(Object change descriptions)
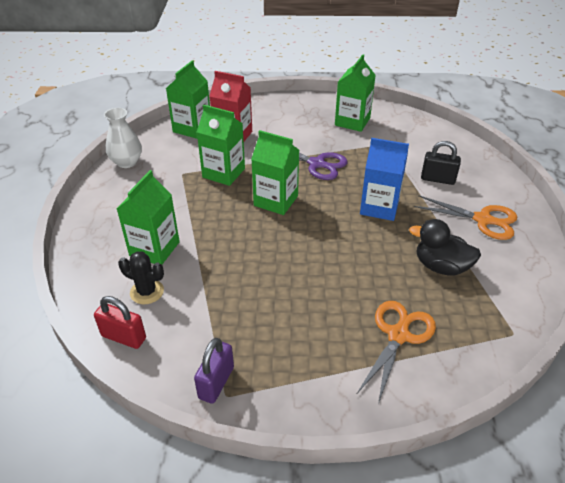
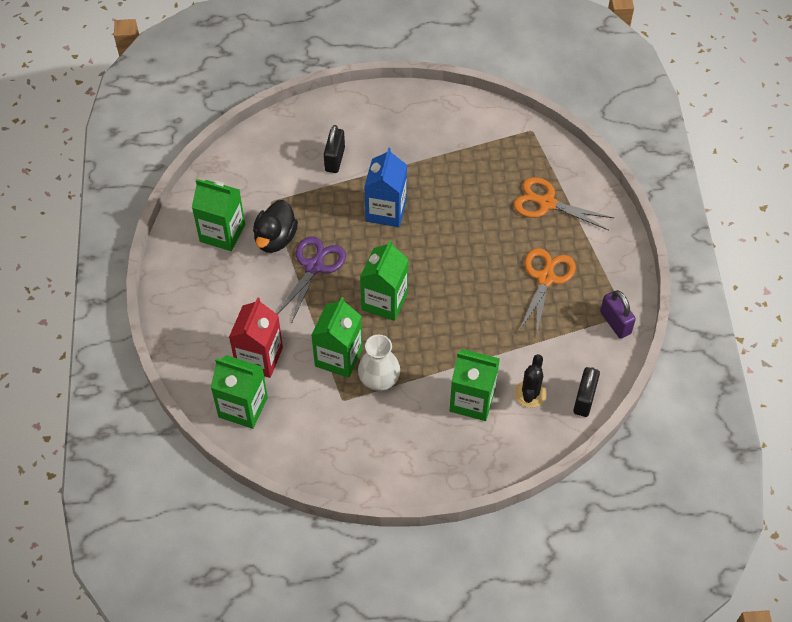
camera: 95 degrees left, 15 degrees up
(124, 337) = (584, 399): red padlock -> black padlock
(127, 162) = (324, 466): white vase -> white vase (379, 379)
(216, 382) = (615, 323): purple padlock -> purple padlock turned 45 degrees clockwise
(441, 266) = (464, 168): black duck -> black duck (275, 239)
(483, 220) = (396, 131): orange scissors -> orange scissors (545, 278)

* Exercise aim
Which lines run from the one containing "(127, 162) = (324, 466): white" to the end of the entries above? Print them exactly, both ends included, and nothing else.

* Problem solution
(127, 162) = (324, 466): white vase -> white vase (379, 379)
(216, 382) = (615, 323): purple padlock -> purple padlock turned 45 degrees clockwise
(441, 266) = (464, 168): black duck -> black duck (275, 239)
(483, 220) = (396, 131): orange scissors -> orange scissors (545, 278)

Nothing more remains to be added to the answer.